Exercise prompt | After the line containing "(656, 211) = (516, 146): yellow", copy nothing more; up to and including it, copy every line of the listing exactly from the first, leaving out the pictures.

Source information |
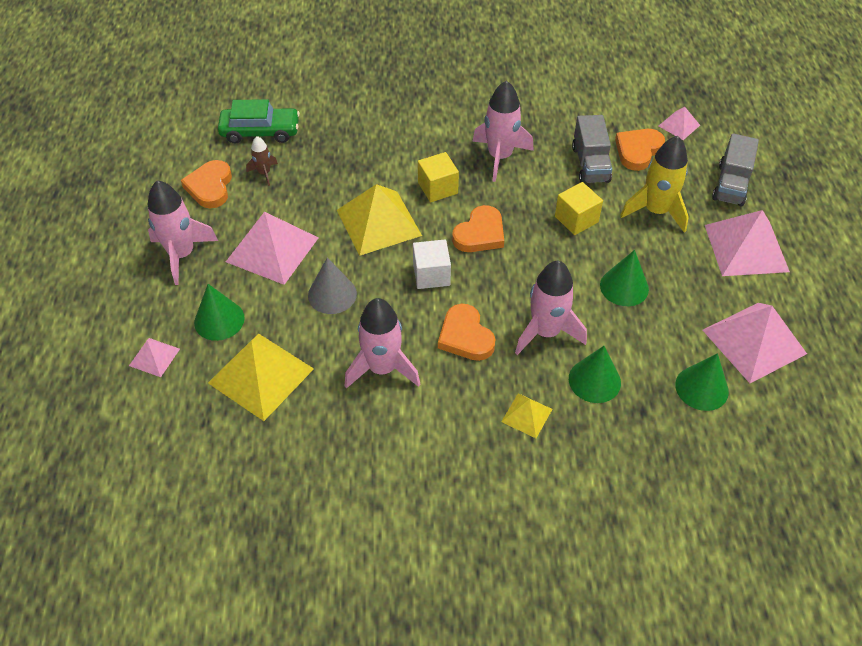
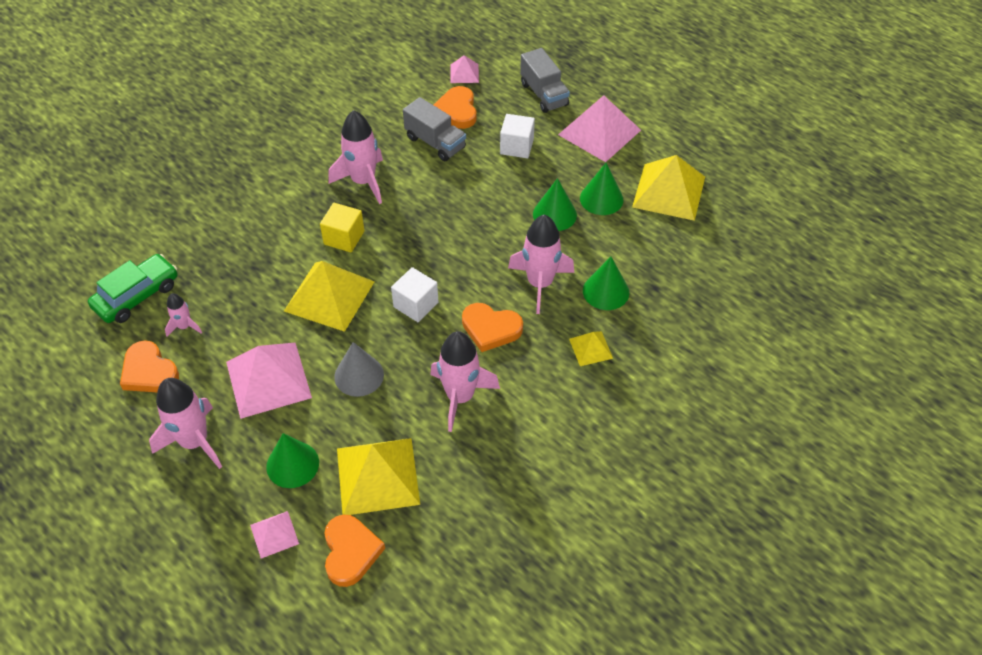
camera: 45 degrees left, 0 degrees up
(264, 173) = (184, 326): brown rocket -> pink rocket
(480, 234) = (415, 249): orange heart -> orange heart (350, 552)
(576, 219) = (471, 190): yellow cube -> none
(656, 211) = (516, 146): yellow rocket -> white cube
(701, 388) = (672, 245): green cone -> green cone (601, 199)
(754, 342) = (669, 191): pink pyramid -> yellow pyramid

Finished exercise |
camera: 45 degrees left, 0 degrees up
(264, 173) = (184, 326): brown rocket -> pink rocket
(480, 234) = (415, 249): orange heart -> orange heart (350, 552)
(576, 219) = (471, 190): yellow cube -> none
(656, 211) = (516, 146): yellow rocket -> white cube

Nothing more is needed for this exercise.